_GOAL OF THE EXERCISE:_ Search the material for the word "traffic" and report each line where it turns up.

_SOURCE RECORDS:_
»»

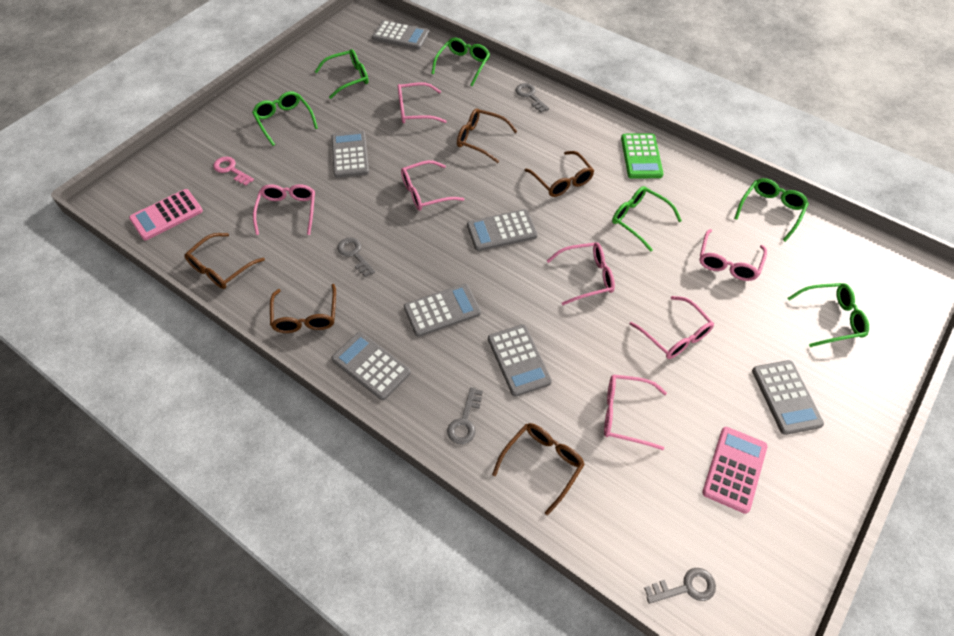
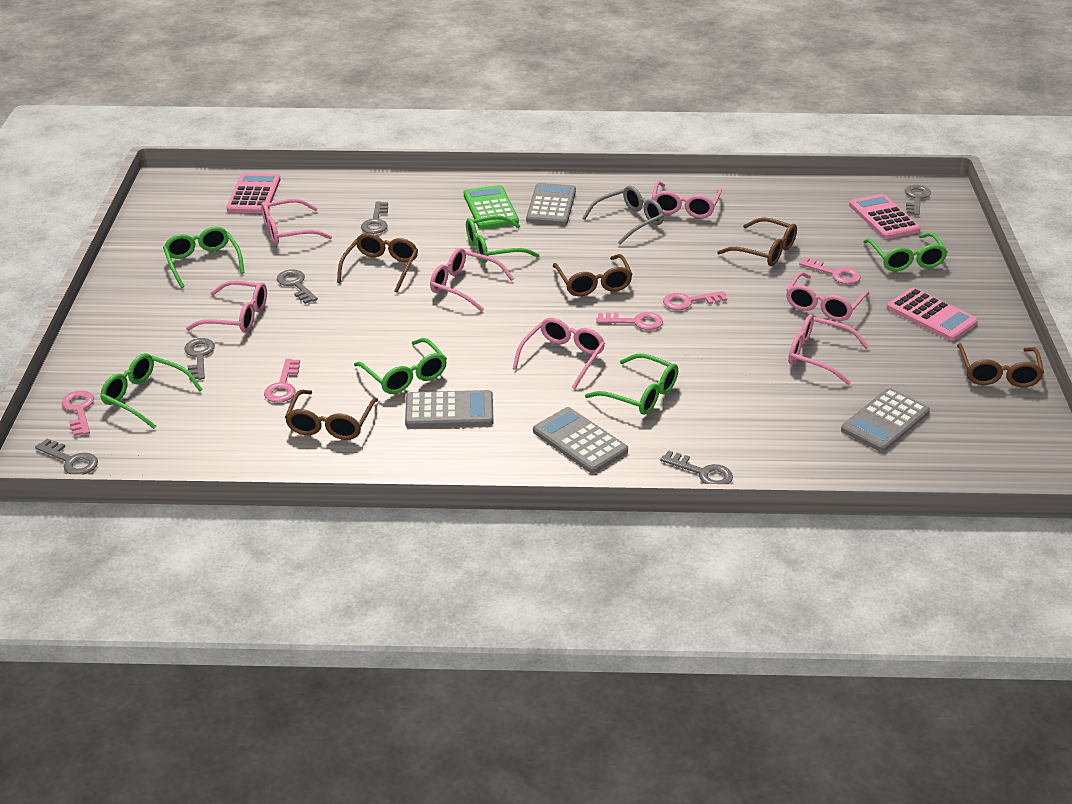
grey calculator: 7 -> 4
grey glasses: 0 -> 1
grey key: 4 -> 6
pink calculator: 2 -> 3
pink key: 1 -> 5

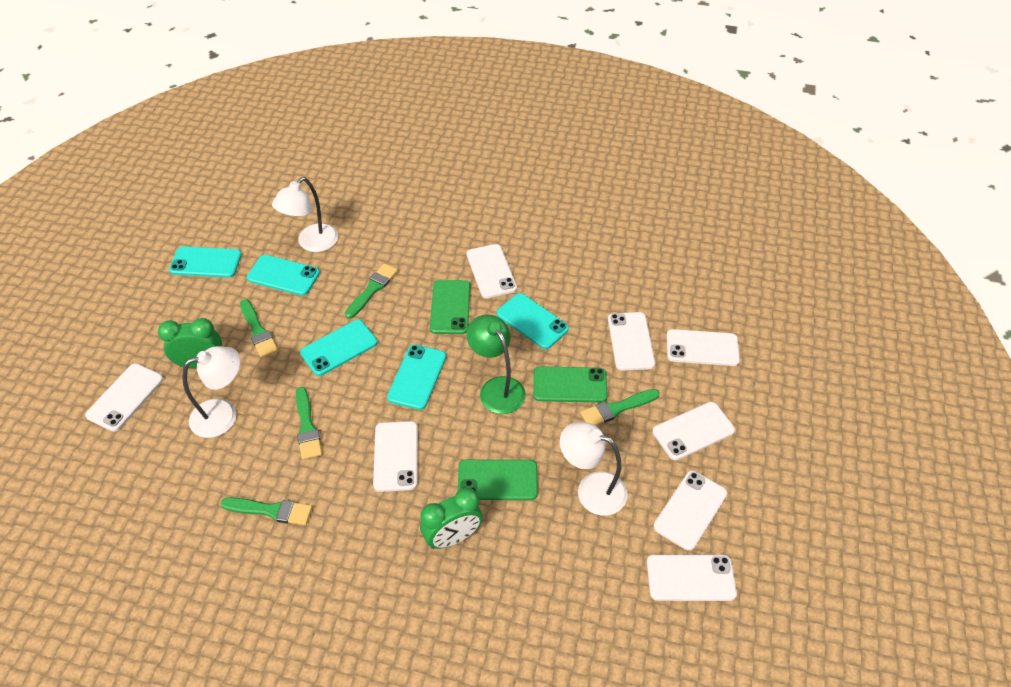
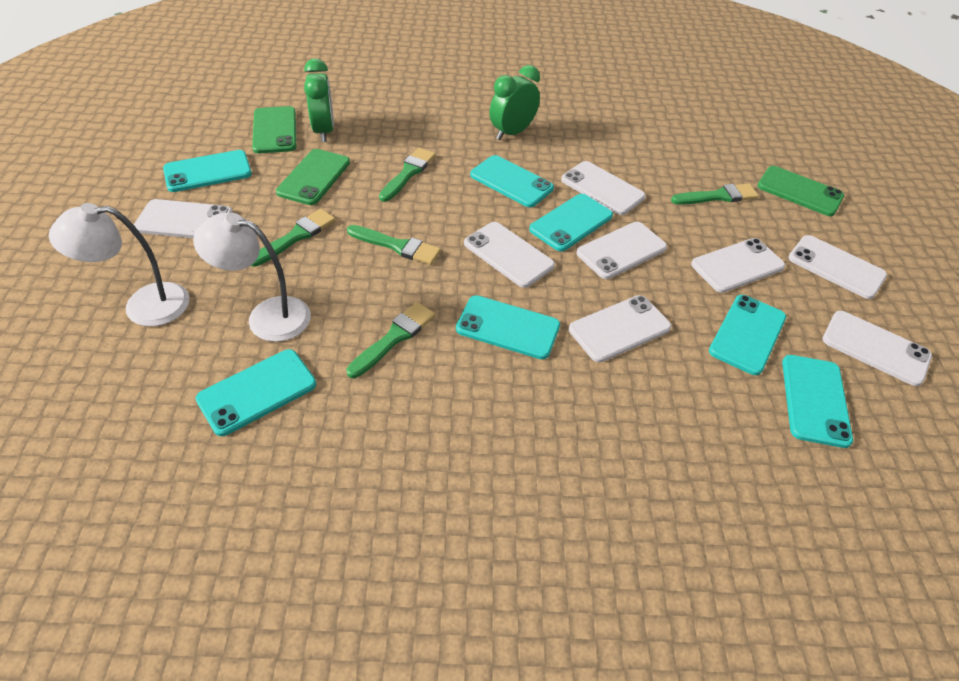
green lamp: 1 -> 0
turquoise phone: 5 -> 7
white lamp: 3 -> 2

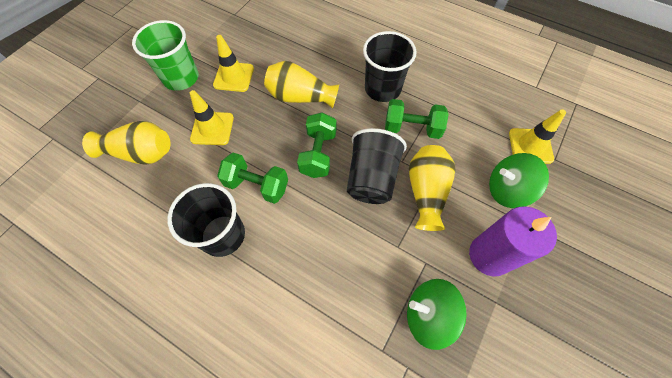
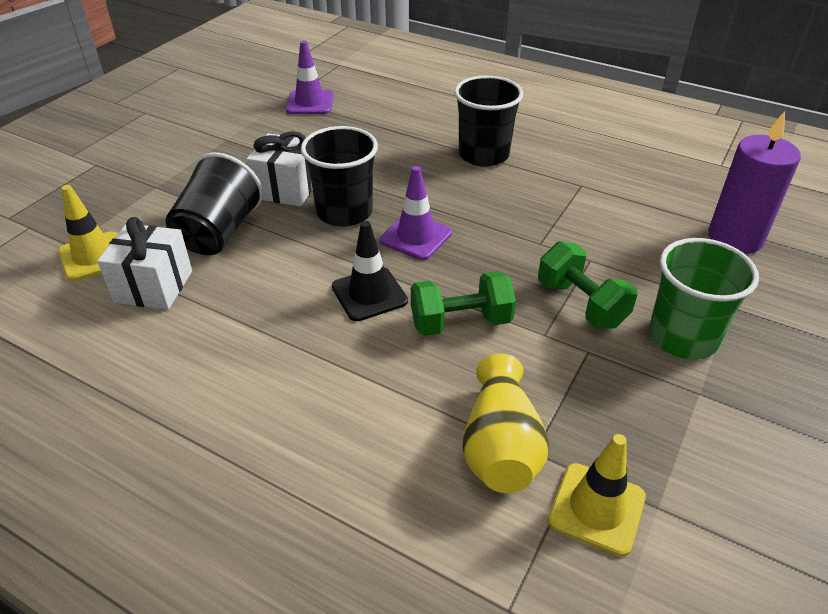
black traffic cone: 0 -> 1
green dumbbell: 3 -> 2
green spinning top: 2 -> 0
purple traffic cone: 0 -> 2
white gift: 0 -> 2
yellow traffic cone: 3 -> 2
yellow vase: 3 -> 1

««

_EXERCISE RESPONSE:_
black traffic cone: 0 -> 1
purple traffic cone: 0 -> 2
yellow traffic cone: 3 -> 2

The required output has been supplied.